Items from a data source

- - - - - - -

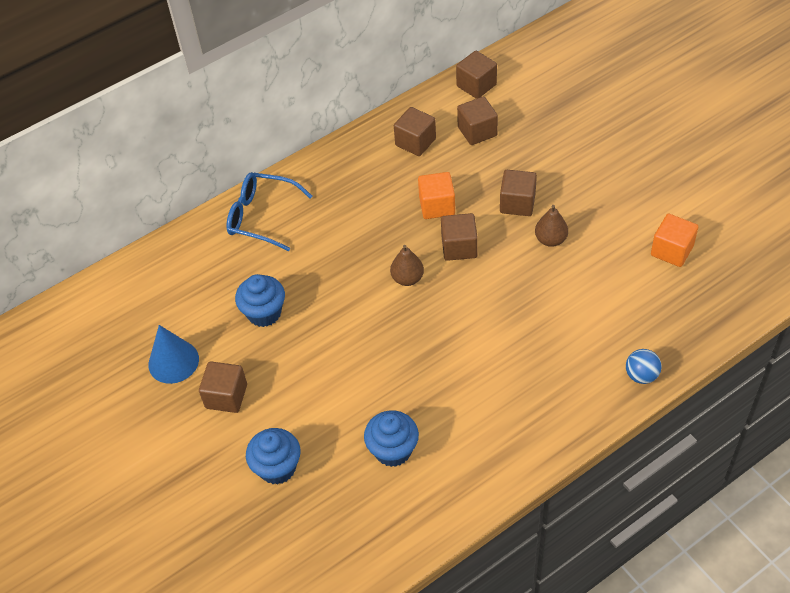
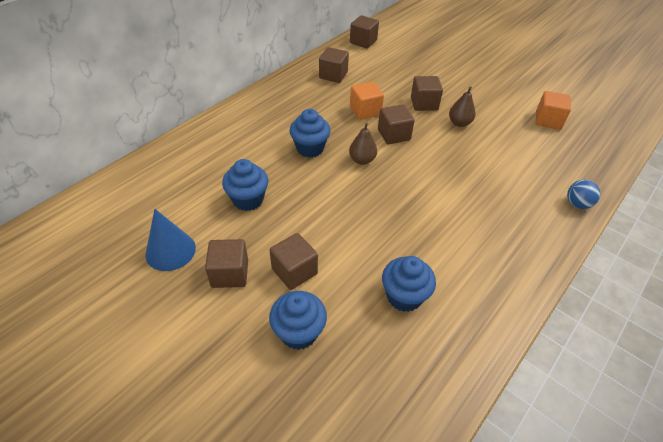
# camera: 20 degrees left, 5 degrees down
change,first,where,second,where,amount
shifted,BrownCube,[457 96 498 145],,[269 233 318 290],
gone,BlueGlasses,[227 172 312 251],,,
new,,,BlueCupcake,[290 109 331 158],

- - - - - - -

[WORK ITEM] Begin at the line containing "gone,BlueGlasses,[227 172 312" and reproduce every line through the last one in the records above, exactly.

[WORKED SOLUTION]
gone,BlueGlasses,[227 172 312 251],,,
new,,,BlueCupcake,[290 109 331 158],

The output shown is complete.